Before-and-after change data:

---*---

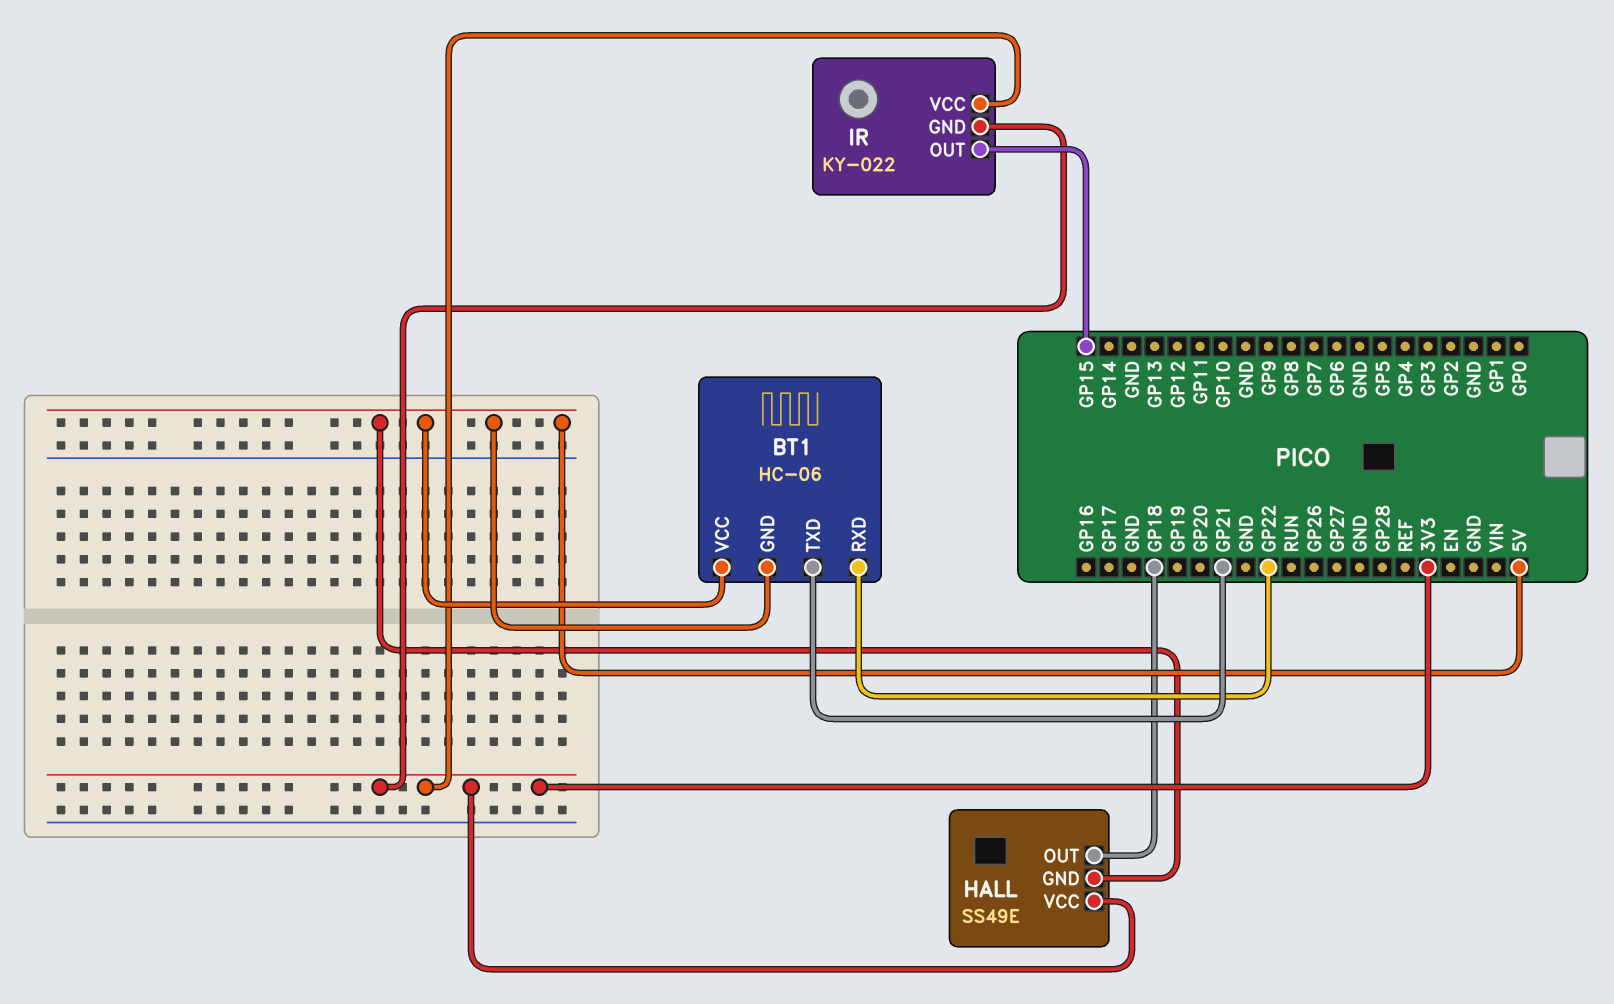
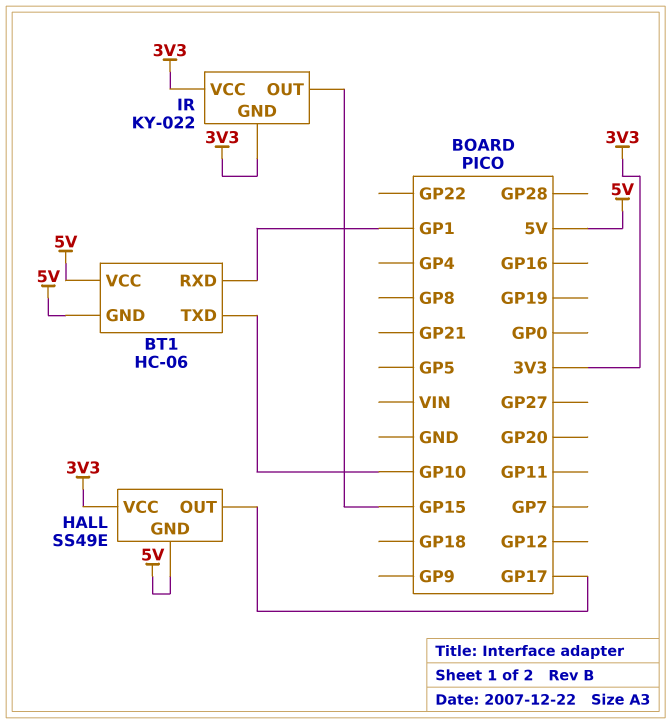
BT1 pin RXD: GP22 -> GP1
BT1 pin TXD: GP21 -> GP10
HALL pin OUT: GP18 -> GP17

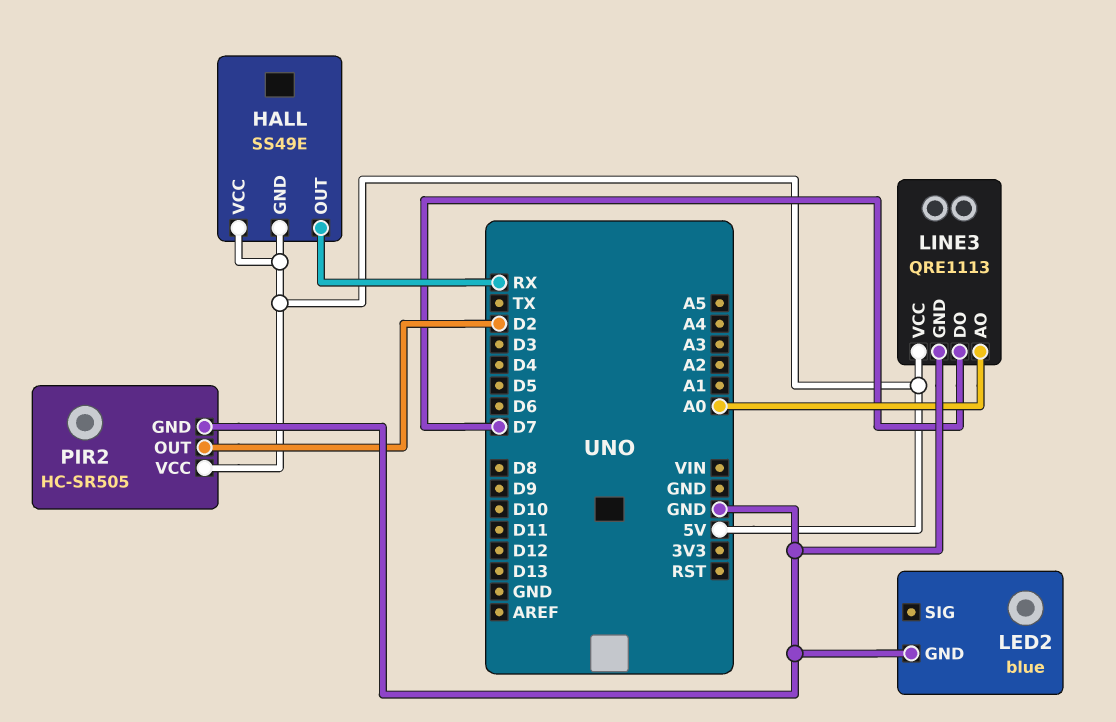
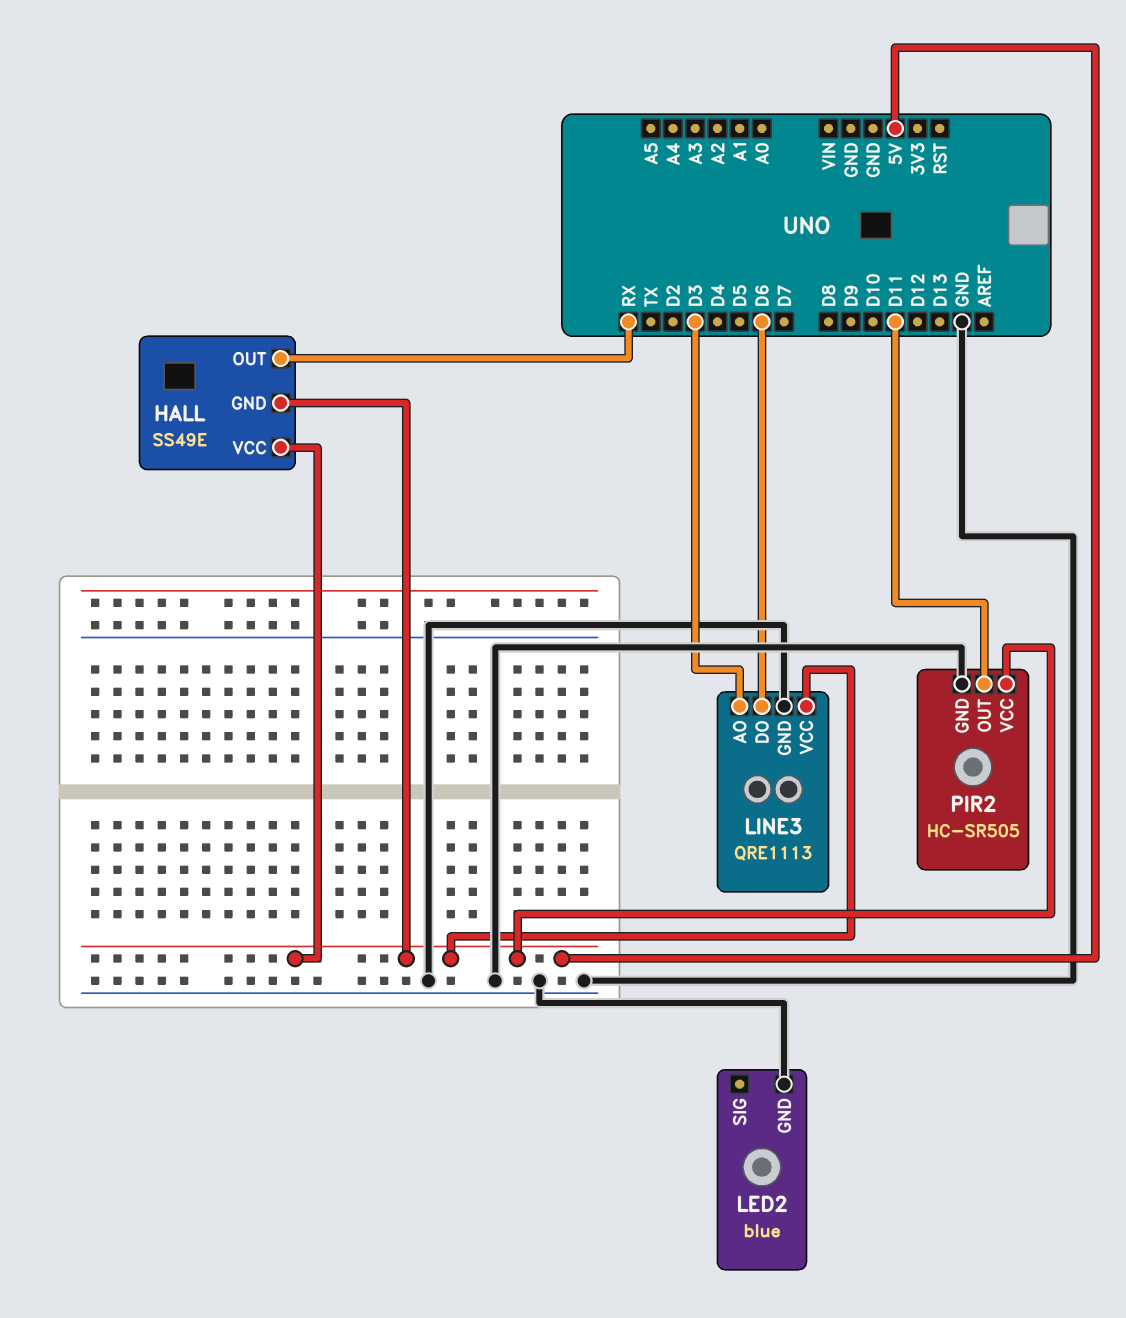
LINE3 pin AO: A0 -> D3
LINE3 pin DO: D7 -> D6
PIR2 pin OUT: D2 -> D11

---*---

No picture is to appear in the copy; every entry above is otherwise to be printed verbatim.

BT1 pin RXD: GP22 -> GP1
BT1 pin TXD: GP21 -> GP10
HALL pin OUT: GP18 -> GP17

LINE3 pin AO: A0 -> D3
LINE3 pin DO: D7 -> D6
PIR2 pin OUT: D2 -> D11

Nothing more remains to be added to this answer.